> Exercise instructions: Copy each line below in which the string "orange" occurs.

[Items from a data source]
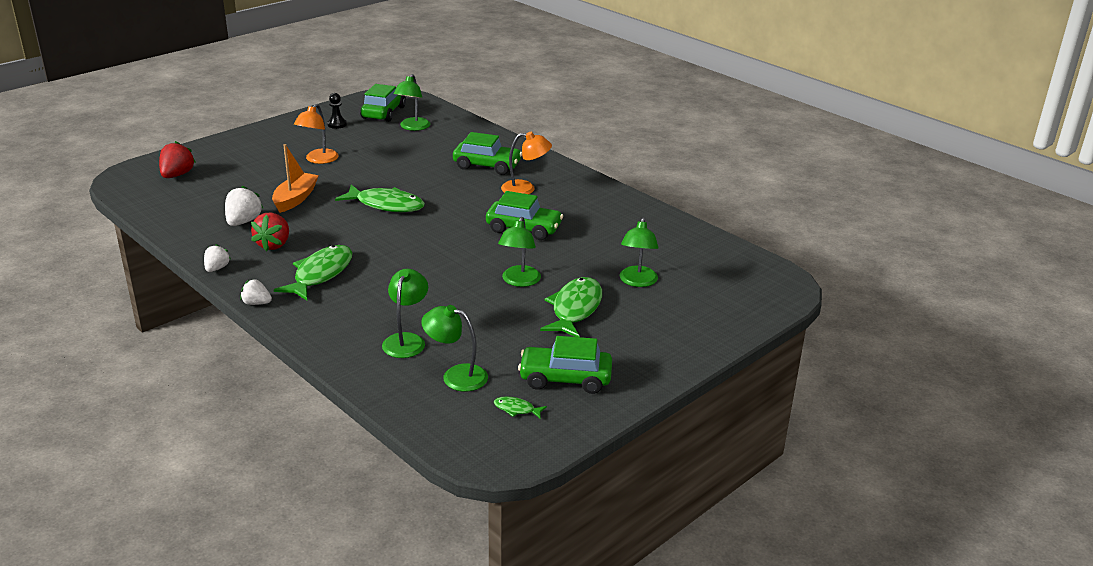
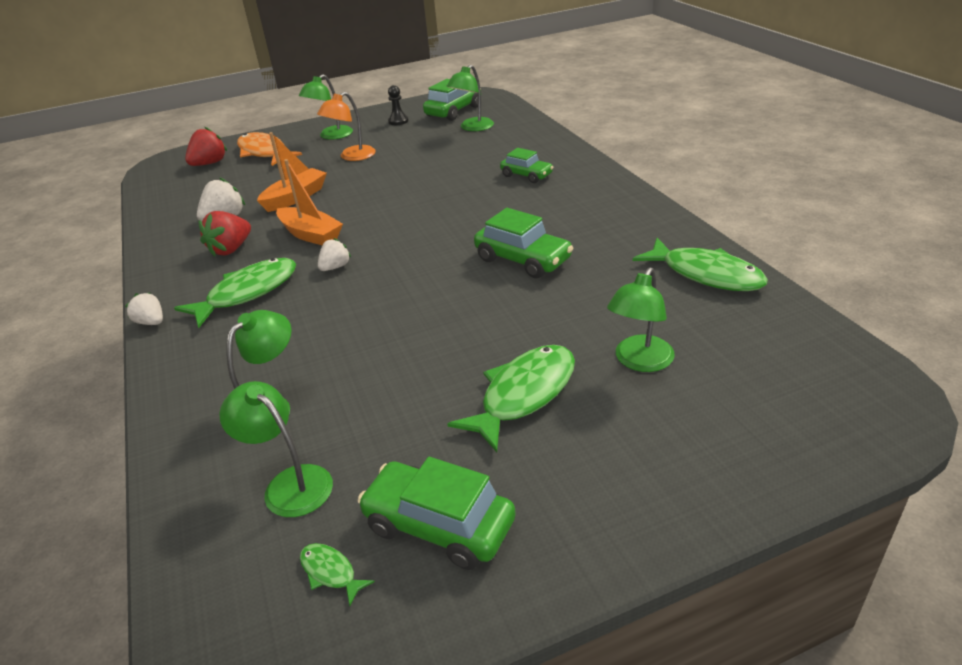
camera: 25 degrees right, 5 degrees up
white strawberry [204,244,231,272] -> white strawberry moved to [318,238,351,271]
green fish [335,185,425,212] -> green fish moved to [633,238,768,291]
green car [453,132,522,175] -> green car [500,148,554,183], size x0.65
green lamp [498,217,541,287] -> green lamp moved to [299,74,353,140]
orange lamp [501,132,552,194] -> none
none -> orange fish [237,132,302,166]
none -> orange boat [276,159,343,245]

> Response area:
orange lamp [501,132,552,194] -> none
none -> orange fish [237,132,302,166]
none -> orange boat [276,159,343,245]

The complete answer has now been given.